> What is needed
Word for word, restate the data that follows, omitting the images.

Stored items from a collection
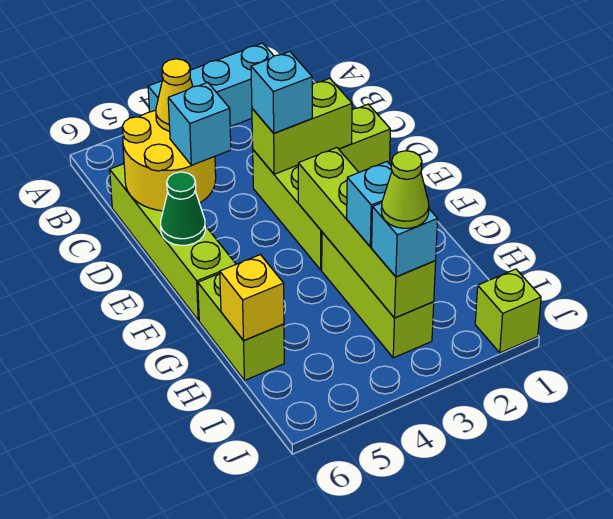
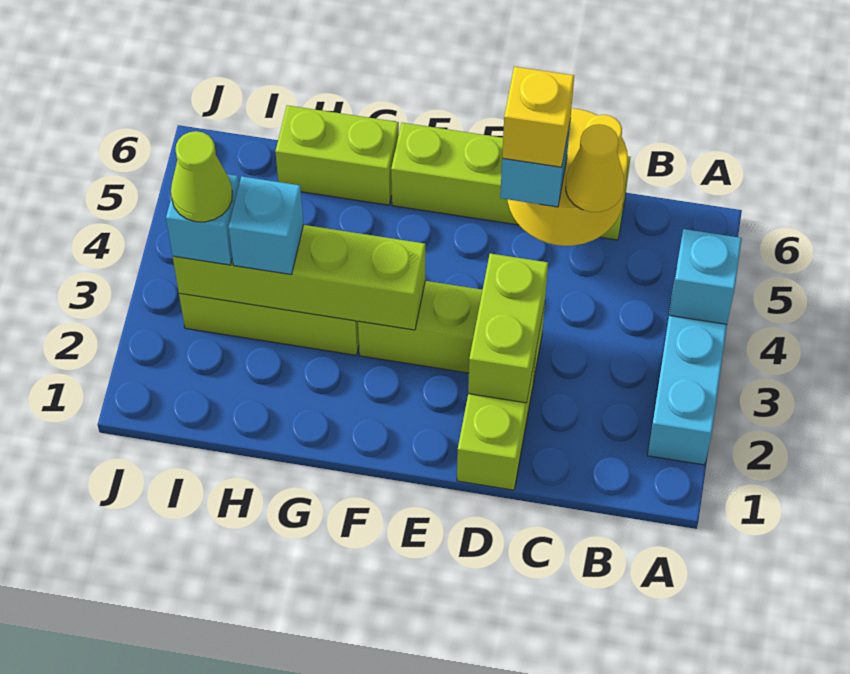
cyan brick D3 level 3 -> cyan brick A4 level 2
green cone E6 level 2 -> none
yellow brick H6 level 2 -> yellow brick D5 level 4
lime brick J1 level 1 -> none

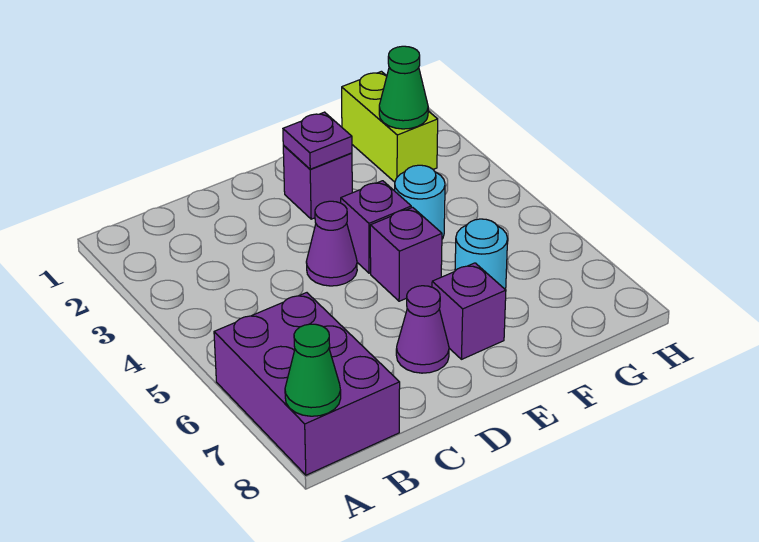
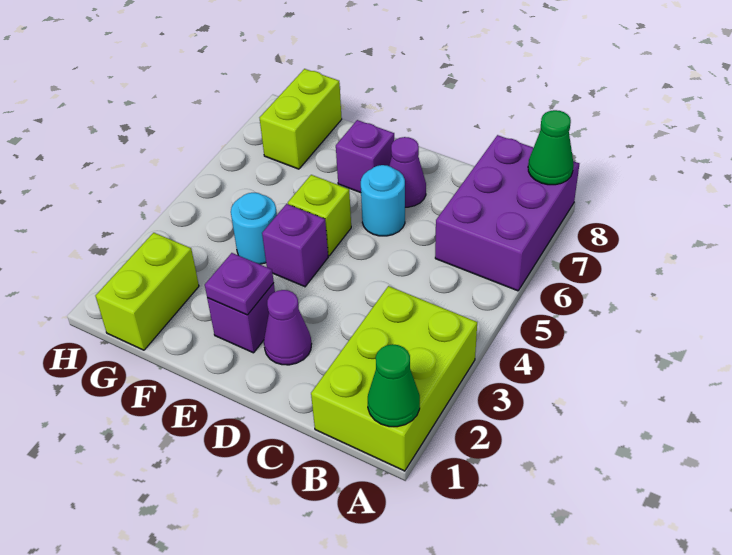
none -> lime brick A1:B3 level 1
purple cone D4 level 1 -> purple cone D2 level 1
purple brick E5 level 1 -> lime brick E5 level 1
cyan round brick F6 level 1 -> cyan round brick D6 level 1
green cone G2 level 2 -> green cone A1 level 2
none -> lime brick G7:G8 level 1

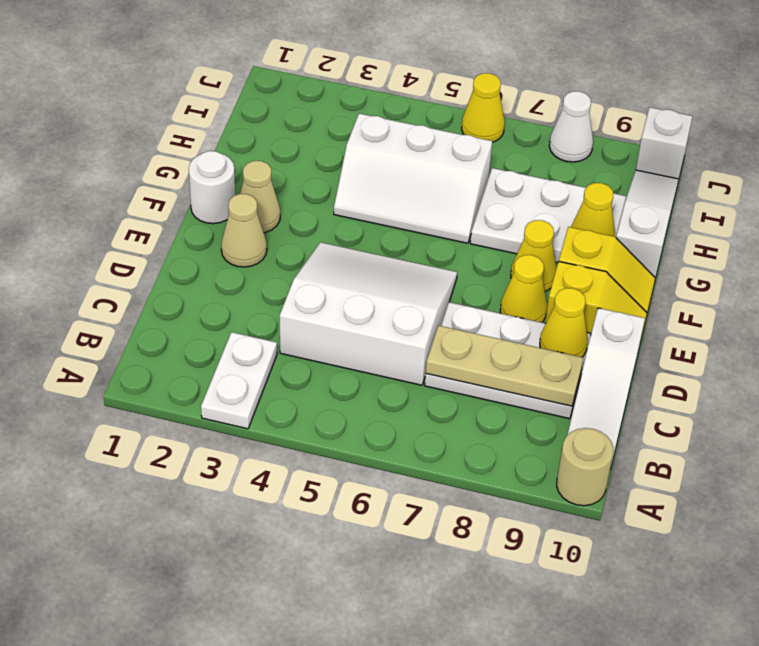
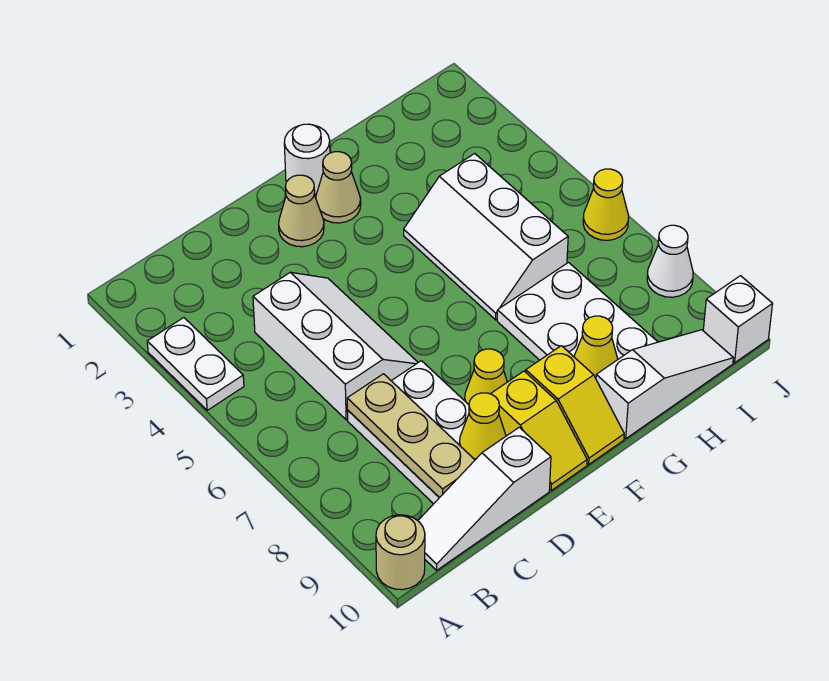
white plate A3:B3 level 1 -> white plate A3:A4 level 1
white slope C4:E6 level 1 top C -> white slope C4:D6 level 1 top C
yellow cone F8 level 1 -> none

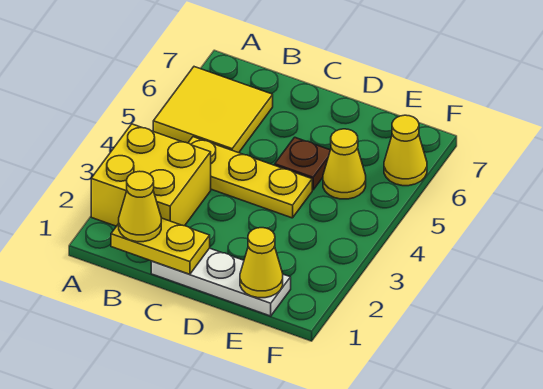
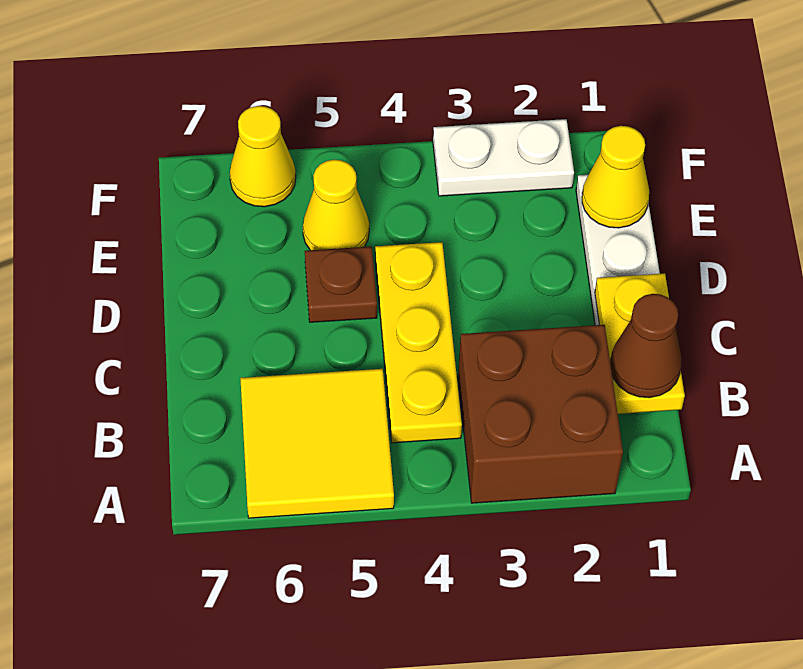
yellow brick A2:B3 level 1 -> brown brick A2:B3 level 1
yellow cone B1 level 3 -> brown cone B1 level 3
none -> white plate F2:F3 level 1

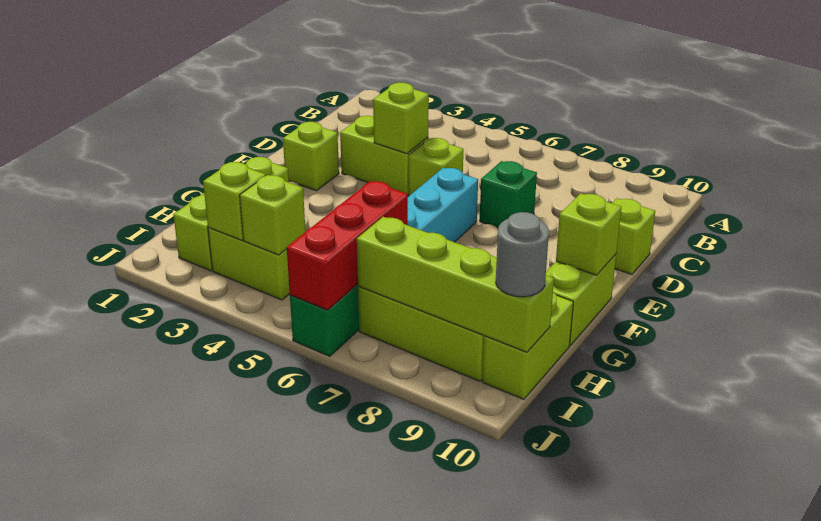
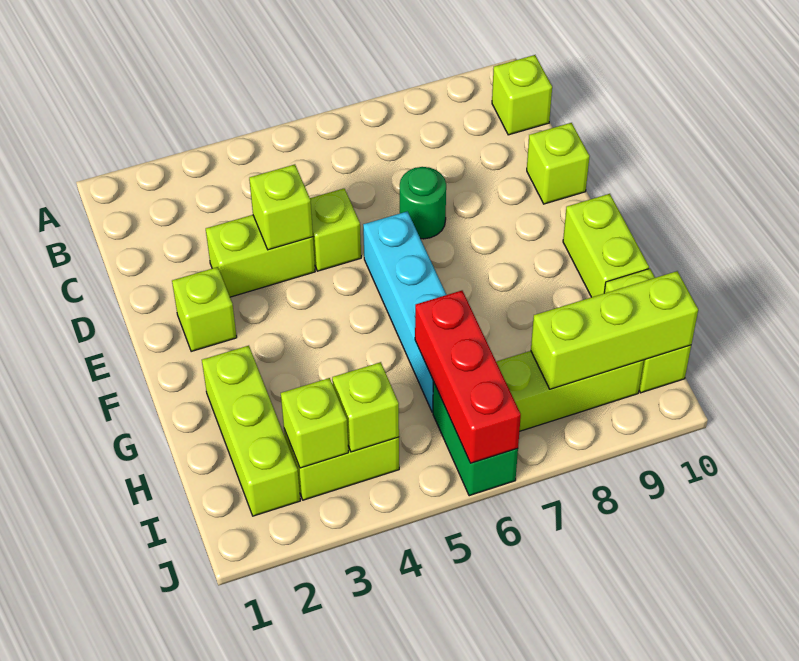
green brick D7 level 1 -> green round brick D7 level 1
lime brick F10 level 2 -> lime brick B10 level 1
lime brick I7:I10 level 2 -> lime brick I8:I10 level 2
grey round brick I10 level 3 -> none

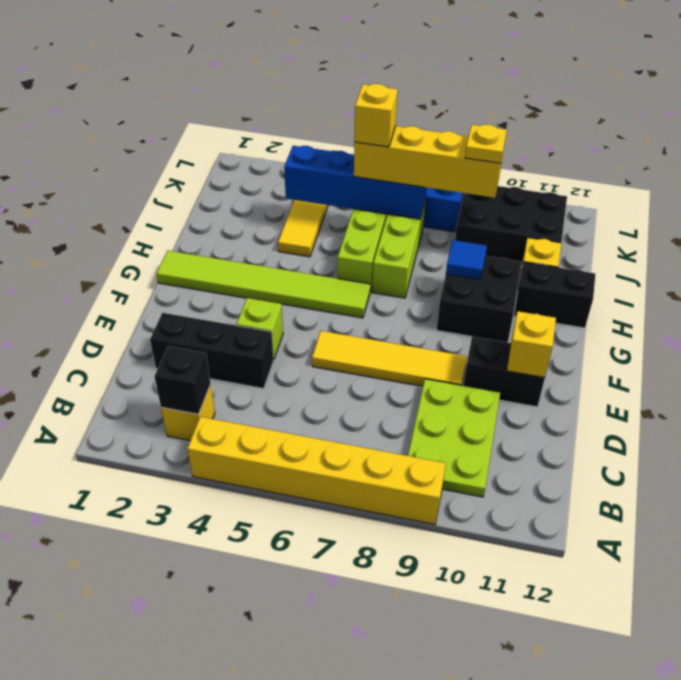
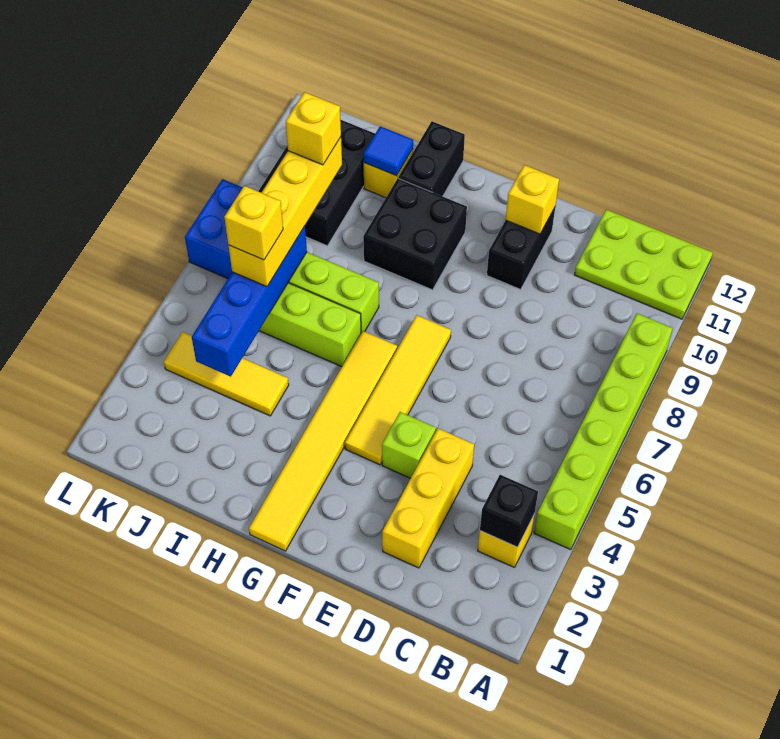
yellow brick A4:A9 level 1 -> lime brick A4:A9 level 1
lime plate B9:D10 level 1 -> lime plate A11:C12 level 1
black brick D2:D4 level 1 -> yellow brick D2:D4 level 1
yellow tile E6:E9 level 1 -> yellow tile F4:F7 level 1
lime tile G1:G6 level 1 -> yellow tile G1:G6 level 1
blue tile H9 level 2 -> blue tile I11 level 2
yellow plate J9 level 4 -> yellow brick J9 level 4

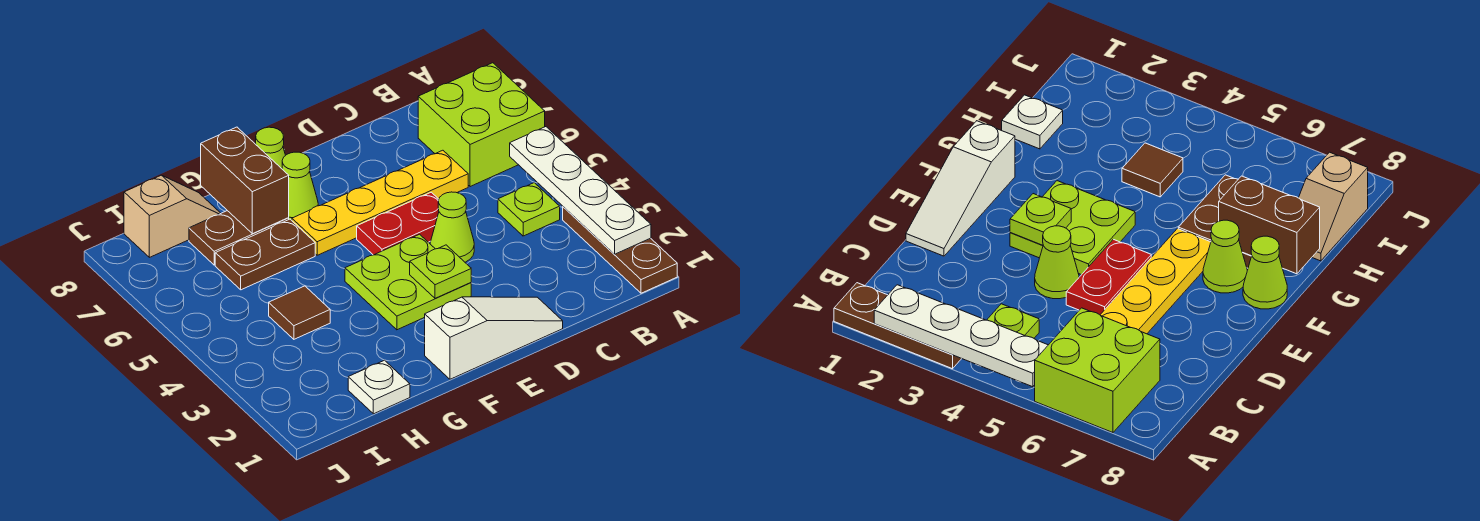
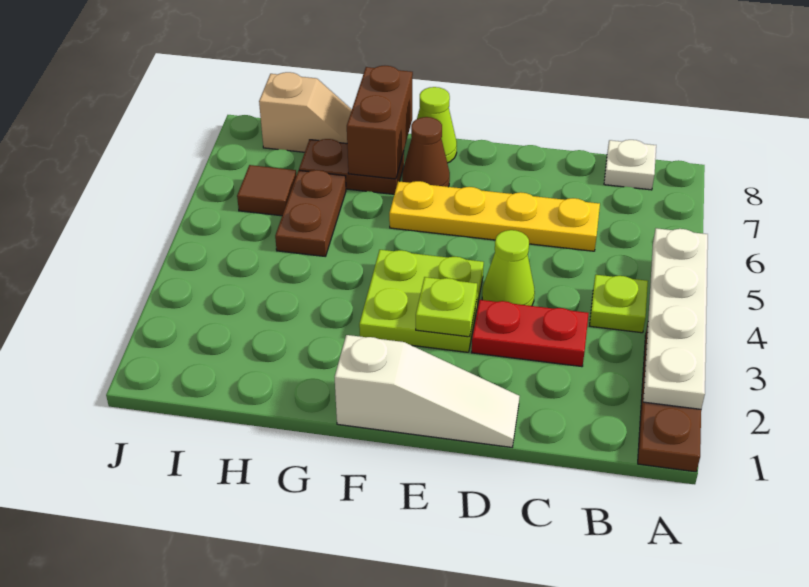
lime brick A6:B7 level 1 -> none
red plate D5:E5 level 1 -> red plate C3:D3 level 1
lime cone F7 level 1 -> brown cone F7 level 1
brown plate G6:H6 level 1 -> brown plate H5:H6 level 1
white plate H1 level 1 -> white plate B8 level 1
brown tile H4 level 1 -> brown tile I6 level 1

> Solution
cyan brick D3 level 3 -> cyan brick A4 level 2
green cone E6 level 2 -> none
yellow brick H6 level 2 -> yellow brick D5 level 4
lime brick J1 level 1 -> none

none -> lime brick A1:B3 level 1
purple cone D4 level 1 -> purple cone D2 level 1
purple brick E5 level 1 -> lime brick E5 level 1
cyan round brick F6 level 1 -> cyan round brick D6 level 1
green cone G2 level 2 -> green cone A1 level 2
none -> lime brick G7:G8 level 1

white plate A3:B3 level 1 -> white plate A3:A4 level 1
white slope C4:E6 level 1 top C -> white slope C4:D6 level 1 top C
yellow cone F8 level 1 -> none

yellow brick A2:B3 level 1 -> brown brick A2:B3 level 1
yellow cone B1 level 3 -> brown cone B1 level 3
none -> white plate F2:F3 level 1

green brick D7 level 1 -> green round brick D7 level 1
lime brick F10 level 2 -> lime brick B10 level 1
lime brick I7:I10 level 2 -> lime brick I8:I10 level 2
grey round brick I10 level 3 -> none

yellow brick A4:A9 level 1 -> lime brick A4:A9 level 1
lime plate B9:D10 level 1 -> lime plate A11:C12 level 1
black brick D2:D4 level 1 -> yellow brick D2:D4 level 1
yellow tile E6:E9 level 1 -> yellow tile F4:F7 level 1
lime tile G1:G6 level 1 -> yellow tile G1:G6 level 1
blue tile H9 level 2 -> blue tile I11 level 2
yellow plate J9 level 4 -> yellow brick J9 level 4

lime brick A6:B7 level 1 -> none
red plate D5:E5 level 1 -> red plate C3:D3 level 1
lime cone F7 level 1 -> brown cone F7 level 1
brown plate G6:H6 level 1 -> brown plate H5:H6 level 1
white plate H1 level 1 -> white plate B8 level 1
brown tile H4 level 1 -> brown tile I6 level 1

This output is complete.